### WORK ORDER
After checking the listing below, say how many of its lines contain the string "ECHO". Only the number is needed.

+++++

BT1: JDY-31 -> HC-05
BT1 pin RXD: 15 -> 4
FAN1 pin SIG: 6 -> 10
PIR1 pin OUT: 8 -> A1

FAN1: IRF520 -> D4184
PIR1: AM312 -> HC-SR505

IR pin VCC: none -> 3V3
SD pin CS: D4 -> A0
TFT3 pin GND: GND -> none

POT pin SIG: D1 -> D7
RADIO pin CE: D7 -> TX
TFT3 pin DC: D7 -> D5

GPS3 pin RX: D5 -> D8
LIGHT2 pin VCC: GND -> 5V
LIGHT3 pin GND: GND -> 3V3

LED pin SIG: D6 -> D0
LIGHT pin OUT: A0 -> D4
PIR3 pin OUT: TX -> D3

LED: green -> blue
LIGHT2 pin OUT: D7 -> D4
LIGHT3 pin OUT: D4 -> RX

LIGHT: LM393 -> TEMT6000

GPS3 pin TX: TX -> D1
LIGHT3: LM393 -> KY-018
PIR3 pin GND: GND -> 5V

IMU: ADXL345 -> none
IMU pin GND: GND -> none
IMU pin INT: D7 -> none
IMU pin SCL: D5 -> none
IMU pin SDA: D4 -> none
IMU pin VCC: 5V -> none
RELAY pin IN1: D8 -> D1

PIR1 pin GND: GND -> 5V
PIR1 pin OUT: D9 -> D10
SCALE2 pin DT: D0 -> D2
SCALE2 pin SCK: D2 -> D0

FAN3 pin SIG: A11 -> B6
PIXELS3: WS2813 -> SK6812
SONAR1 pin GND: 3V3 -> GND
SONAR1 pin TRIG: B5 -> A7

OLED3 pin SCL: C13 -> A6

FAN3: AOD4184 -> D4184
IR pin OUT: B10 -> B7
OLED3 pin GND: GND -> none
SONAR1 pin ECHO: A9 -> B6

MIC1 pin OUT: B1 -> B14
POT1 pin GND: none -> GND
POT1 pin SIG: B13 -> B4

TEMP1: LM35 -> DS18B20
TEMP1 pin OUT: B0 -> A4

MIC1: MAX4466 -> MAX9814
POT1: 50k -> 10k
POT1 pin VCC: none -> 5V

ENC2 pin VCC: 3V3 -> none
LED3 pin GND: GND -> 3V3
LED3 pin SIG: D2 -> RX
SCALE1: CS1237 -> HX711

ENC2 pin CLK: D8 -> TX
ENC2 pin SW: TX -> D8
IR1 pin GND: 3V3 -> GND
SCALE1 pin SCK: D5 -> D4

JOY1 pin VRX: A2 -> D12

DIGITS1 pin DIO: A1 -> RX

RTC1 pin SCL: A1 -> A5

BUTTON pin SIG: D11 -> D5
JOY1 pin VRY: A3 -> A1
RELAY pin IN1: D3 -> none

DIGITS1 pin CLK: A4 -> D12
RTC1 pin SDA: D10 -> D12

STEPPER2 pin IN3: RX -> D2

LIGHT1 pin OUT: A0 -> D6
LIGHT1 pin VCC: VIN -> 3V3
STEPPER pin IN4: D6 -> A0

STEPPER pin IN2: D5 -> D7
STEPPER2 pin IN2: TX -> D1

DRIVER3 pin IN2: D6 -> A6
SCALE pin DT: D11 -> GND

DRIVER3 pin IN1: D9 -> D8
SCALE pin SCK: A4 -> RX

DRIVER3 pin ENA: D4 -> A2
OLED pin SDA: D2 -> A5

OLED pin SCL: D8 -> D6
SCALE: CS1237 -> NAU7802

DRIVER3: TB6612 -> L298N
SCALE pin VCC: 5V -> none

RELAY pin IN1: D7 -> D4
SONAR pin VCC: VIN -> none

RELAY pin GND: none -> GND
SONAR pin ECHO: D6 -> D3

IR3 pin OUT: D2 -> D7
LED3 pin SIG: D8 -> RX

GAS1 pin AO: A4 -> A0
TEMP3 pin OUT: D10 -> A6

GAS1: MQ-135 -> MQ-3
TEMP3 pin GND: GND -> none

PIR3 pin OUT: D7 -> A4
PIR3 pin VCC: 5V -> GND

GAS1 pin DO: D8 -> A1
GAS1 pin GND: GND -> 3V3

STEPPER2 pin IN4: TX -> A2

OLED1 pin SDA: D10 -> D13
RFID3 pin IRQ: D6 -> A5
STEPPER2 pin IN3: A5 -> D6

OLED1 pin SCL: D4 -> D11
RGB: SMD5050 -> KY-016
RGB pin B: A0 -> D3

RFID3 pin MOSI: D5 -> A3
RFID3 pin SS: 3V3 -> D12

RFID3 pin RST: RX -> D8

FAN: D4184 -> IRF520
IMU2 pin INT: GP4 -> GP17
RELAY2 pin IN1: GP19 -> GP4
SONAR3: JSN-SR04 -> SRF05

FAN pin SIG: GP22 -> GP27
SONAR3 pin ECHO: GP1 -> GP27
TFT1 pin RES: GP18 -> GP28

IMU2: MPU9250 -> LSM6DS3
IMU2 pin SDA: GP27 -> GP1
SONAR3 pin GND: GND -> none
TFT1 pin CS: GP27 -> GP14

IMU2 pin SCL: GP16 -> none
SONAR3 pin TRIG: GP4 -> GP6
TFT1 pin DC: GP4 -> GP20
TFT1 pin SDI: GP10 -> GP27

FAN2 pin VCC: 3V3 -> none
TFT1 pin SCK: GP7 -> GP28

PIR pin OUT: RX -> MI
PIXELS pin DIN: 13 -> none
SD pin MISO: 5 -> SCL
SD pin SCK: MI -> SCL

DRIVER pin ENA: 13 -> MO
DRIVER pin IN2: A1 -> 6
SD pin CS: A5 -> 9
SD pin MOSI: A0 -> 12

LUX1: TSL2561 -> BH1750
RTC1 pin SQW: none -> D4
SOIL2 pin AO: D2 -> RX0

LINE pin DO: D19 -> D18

+++++

### EXPECTED OUTPUT
3